Start Recorded data
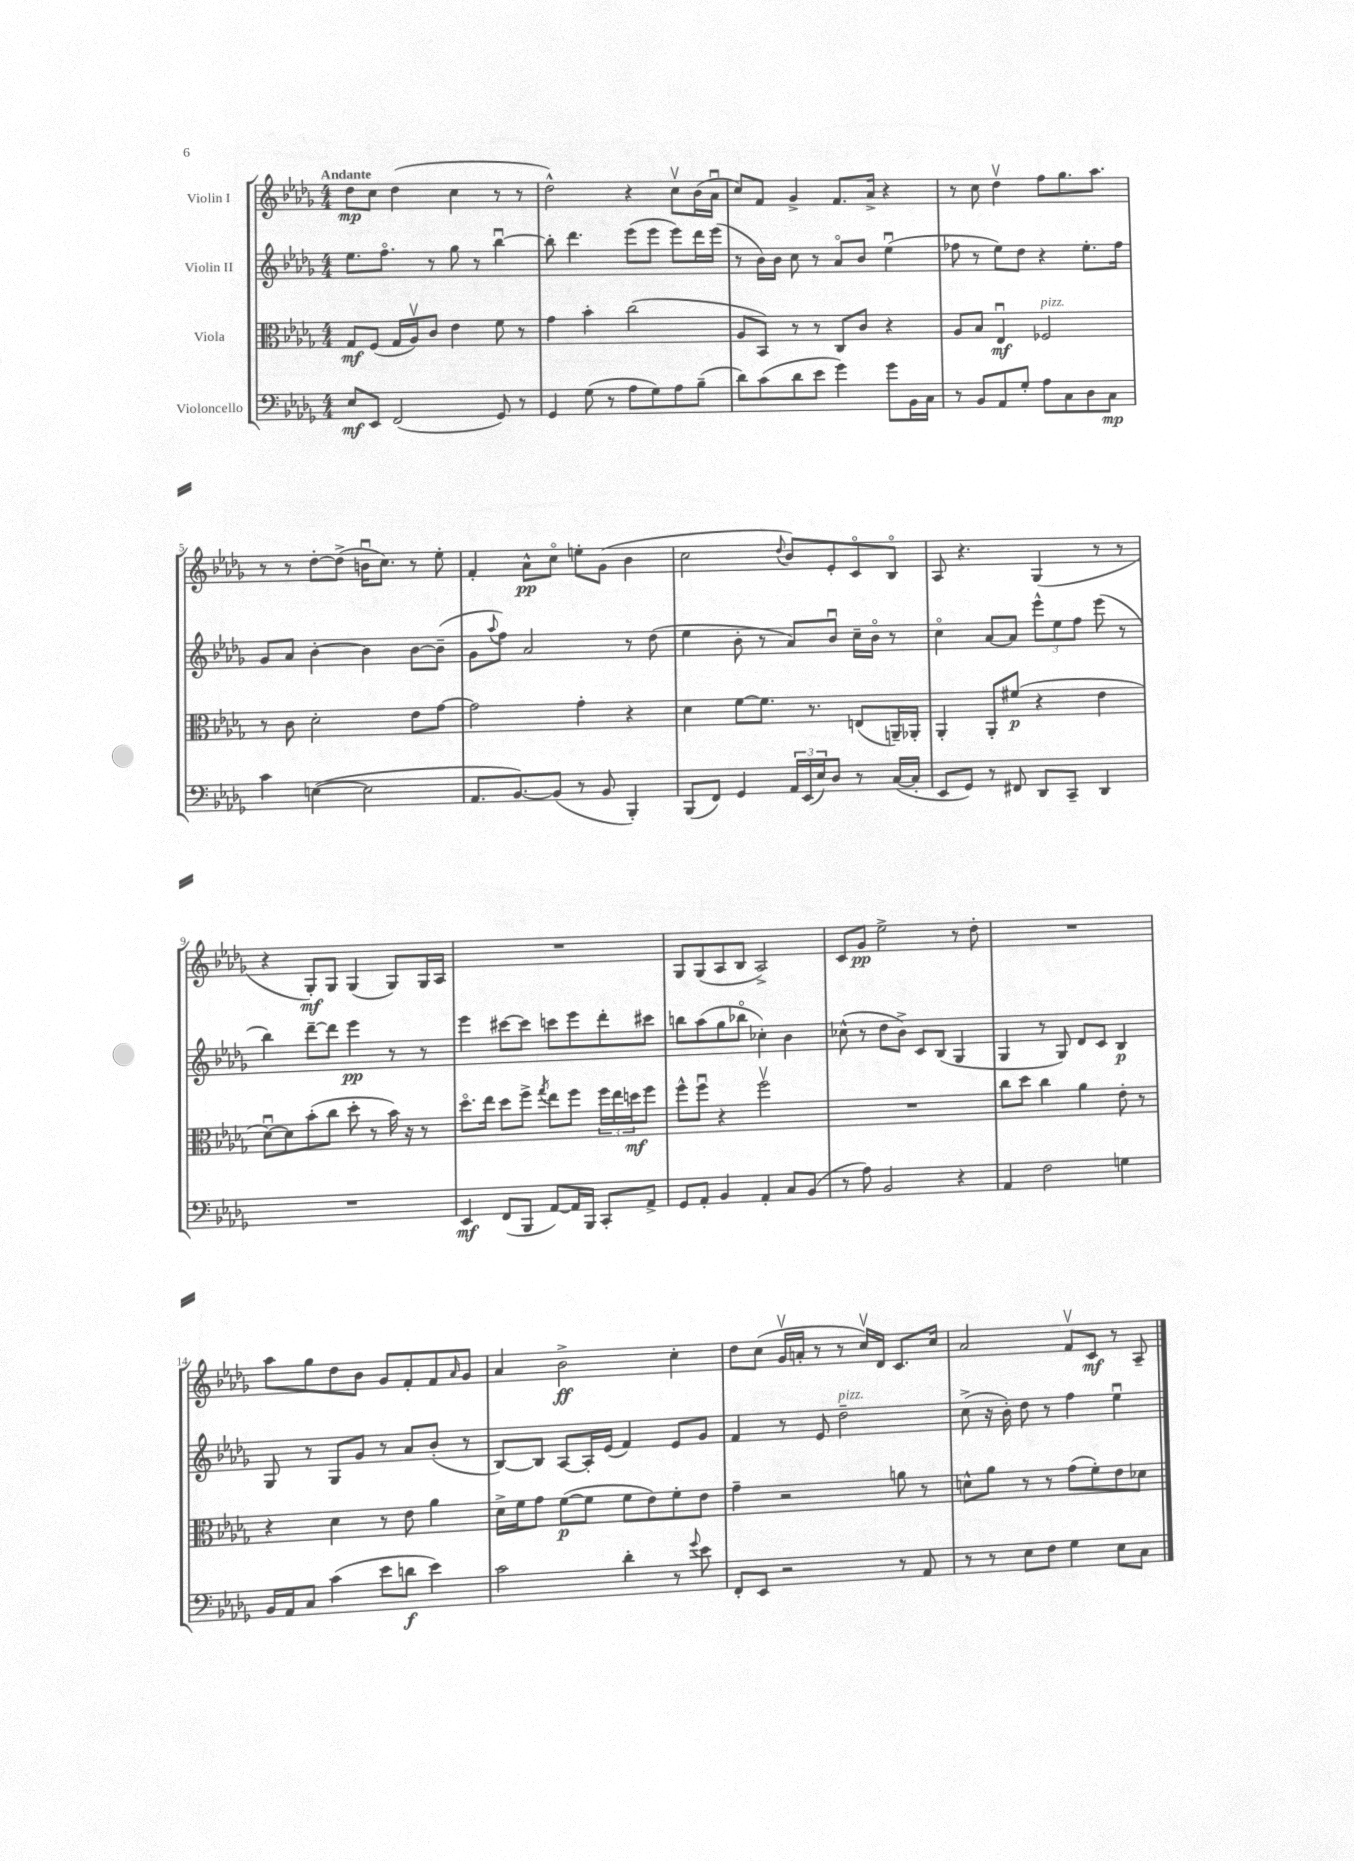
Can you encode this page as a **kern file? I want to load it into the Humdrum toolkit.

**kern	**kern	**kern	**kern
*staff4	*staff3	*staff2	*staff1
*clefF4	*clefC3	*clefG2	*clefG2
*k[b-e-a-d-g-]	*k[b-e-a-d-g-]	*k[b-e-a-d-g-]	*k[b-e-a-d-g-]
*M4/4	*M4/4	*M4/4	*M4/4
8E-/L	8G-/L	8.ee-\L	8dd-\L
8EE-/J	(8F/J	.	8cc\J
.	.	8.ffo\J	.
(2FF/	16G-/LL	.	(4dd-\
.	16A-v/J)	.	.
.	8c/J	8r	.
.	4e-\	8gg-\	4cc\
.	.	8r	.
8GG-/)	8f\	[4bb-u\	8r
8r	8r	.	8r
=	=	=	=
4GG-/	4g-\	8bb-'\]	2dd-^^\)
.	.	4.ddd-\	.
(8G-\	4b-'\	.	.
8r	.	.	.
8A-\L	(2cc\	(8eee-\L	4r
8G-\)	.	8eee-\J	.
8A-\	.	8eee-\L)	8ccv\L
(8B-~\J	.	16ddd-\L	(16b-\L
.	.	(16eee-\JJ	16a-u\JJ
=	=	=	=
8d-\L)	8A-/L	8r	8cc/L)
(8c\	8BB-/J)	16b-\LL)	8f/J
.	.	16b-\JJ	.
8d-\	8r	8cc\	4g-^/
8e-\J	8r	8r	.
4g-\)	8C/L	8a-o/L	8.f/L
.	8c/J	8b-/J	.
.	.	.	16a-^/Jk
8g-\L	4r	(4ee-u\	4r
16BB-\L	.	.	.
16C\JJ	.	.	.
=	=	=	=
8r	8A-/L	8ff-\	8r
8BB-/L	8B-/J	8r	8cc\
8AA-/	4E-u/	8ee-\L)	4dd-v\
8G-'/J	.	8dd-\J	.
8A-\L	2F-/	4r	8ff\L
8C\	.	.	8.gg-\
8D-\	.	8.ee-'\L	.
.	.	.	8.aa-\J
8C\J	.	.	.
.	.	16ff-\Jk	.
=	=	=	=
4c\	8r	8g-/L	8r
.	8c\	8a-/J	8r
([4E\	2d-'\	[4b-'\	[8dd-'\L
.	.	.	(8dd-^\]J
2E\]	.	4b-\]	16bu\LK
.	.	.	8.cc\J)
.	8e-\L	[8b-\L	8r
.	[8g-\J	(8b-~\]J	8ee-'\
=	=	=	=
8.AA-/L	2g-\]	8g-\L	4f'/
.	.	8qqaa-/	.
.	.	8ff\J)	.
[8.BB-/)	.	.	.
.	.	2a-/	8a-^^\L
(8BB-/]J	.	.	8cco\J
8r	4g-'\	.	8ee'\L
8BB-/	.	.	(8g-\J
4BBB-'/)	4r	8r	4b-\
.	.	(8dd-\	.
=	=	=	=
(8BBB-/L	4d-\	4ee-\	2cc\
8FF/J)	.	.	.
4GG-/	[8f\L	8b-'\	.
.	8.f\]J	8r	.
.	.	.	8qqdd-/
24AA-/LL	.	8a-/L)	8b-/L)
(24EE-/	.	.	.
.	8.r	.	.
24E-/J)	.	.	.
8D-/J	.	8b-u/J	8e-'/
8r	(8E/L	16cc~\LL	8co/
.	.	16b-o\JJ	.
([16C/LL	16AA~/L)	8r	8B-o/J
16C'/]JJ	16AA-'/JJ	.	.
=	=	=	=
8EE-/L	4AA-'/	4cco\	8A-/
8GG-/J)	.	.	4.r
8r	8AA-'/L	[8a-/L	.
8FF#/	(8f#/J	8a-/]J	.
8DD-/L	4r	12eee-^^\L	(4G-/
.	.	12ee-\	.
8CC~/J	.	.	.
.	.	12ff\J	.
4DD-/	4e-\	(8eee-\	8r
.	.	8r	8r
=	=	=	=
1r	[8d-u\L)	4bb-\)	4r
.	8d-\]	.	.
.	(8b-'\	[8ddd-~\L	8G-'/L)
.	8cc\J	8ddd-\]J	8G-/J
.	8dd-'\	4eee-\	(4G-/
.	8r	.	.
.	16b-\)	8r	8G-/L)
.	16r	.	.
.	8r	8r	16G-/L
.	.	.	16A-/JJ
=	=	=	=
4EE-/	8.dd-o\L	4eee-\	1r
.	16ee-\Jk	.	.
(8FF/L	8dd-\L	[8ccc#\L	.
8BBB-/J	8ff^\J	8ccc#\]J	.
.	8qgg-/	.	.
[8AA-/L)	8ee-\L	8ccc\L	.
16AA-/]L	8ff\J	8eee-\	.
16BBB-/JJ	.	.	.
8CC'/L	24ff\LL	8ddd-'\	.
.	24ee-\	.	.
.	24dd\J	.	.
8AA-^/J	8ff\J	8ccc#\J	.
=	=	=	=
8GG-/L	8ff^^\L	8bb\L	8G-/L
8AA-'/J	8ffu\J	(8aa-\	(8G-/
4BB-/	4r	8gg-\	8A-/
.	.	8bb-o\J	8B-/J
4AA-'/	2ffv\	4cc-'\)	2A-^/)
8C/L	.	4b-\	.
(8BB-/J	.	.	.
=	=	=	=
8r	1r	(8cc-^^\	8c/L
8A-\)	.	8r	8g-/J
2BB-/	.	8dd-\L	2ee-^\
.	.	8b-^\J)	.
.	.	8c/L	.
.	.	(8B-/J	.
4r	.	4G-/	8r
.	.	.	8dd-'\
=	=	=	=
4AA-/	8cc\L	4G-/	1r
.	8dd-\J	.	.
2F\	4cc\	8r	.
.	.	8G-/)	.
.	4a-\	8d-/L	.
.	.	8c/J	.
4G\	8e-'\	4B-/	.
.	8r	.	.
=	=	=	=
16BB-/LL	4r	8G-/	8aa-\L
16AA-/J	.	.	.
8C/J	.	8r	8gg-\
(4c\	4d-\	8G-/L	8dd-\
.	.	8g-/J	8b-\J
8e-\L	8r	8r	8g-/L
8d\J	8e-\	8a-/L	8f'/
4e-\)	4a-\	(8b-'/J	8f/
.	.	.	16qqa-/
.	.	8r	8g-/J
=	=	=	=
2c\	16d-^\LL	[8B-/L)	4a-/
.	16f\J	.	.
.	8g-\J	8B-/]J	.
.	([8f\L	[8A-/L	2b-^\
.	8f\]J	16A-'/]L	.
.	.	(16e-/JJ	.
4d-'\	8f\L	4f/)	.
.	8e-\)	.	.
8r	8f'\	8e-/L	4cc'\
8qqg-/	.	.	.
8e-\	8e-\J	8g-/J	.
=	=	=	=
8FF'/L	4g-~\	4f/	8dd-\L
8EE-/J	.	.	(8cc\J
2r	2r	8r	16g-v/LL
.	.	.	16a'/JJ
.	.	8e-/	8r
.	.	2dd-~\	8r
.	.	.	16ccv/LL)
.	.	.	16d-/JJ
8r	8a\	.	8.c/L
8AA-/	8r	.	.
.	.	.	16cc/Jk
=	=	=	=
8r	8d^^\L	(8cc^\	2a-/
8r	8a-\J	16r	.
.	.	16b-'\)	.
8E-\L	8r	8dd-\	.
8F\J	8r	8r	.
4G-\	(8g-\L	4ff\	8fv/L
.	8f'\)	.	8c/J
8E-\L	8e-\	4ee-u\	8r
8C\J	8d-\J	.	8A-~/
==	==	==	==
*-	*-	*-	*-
End Recorded data
The problem: Locate each line in the records that contains the string "kern", and copy those lines out in full.

Response:
Can you encode this page as a **kern file? I want to load it into the Humdrum toolkit.
**kern	**kern	**kern	**kern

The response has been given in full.